## Problem details
Please restate the records below word for word, leaving out every picture.

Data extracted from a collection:
· · · · · · ·
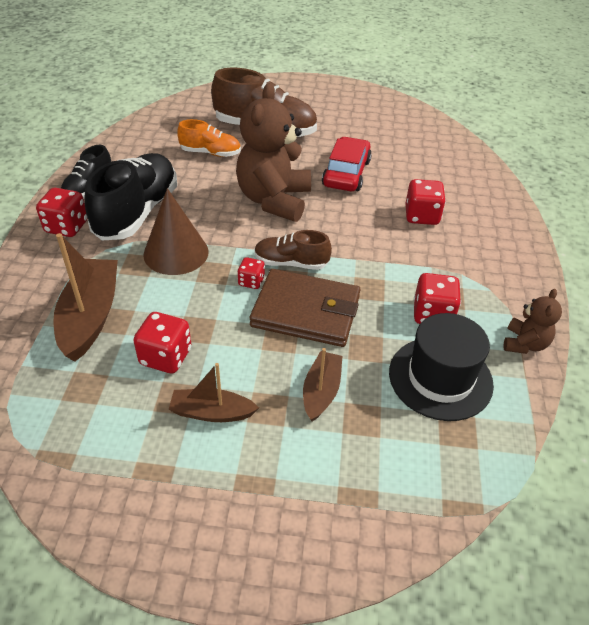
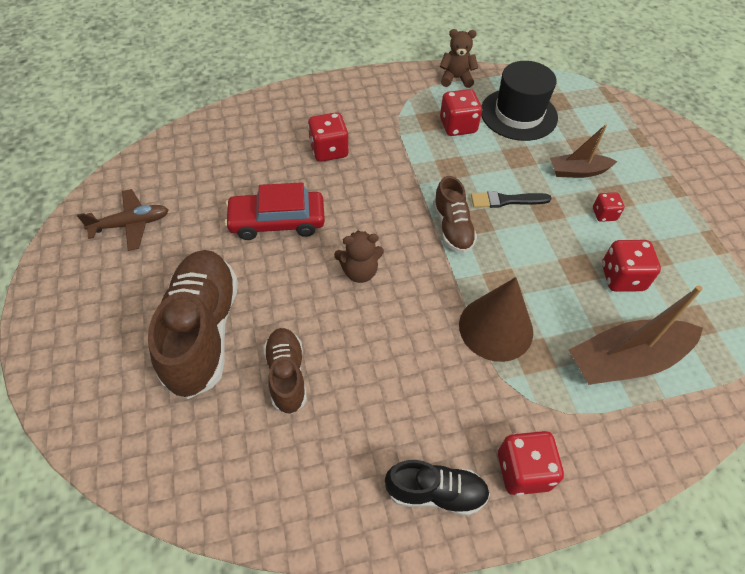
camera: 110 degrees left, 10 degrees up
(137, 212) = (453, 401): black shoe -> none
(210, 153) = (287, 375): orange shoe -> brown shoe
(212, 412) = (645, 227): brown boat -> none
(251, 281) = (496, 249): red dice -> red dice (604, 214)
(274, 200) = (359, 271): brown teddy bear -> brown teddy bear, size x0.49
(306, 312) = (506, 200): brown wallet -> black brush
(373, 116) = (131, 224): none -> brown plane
· · · · · · ·
## Response to this exercise
camera: 110 degrees left, 10 degrees up
(137, 212) = (453, 401): black shoe -> none
(210, 153) = (287, 375): orange shoe -> brown shoe
(212, 412) = (645, 227): brown boat -> none
(251, 281) = (496, 249): red dice -> red dice (604, 214)
(274, 200) = (359, 271): brown teddy bear -> brown teddy bear, size x0.49
(306, 312) = (506, 200): brown wallet -> black brush
(373, 116) = (131, 224): none -> brown plane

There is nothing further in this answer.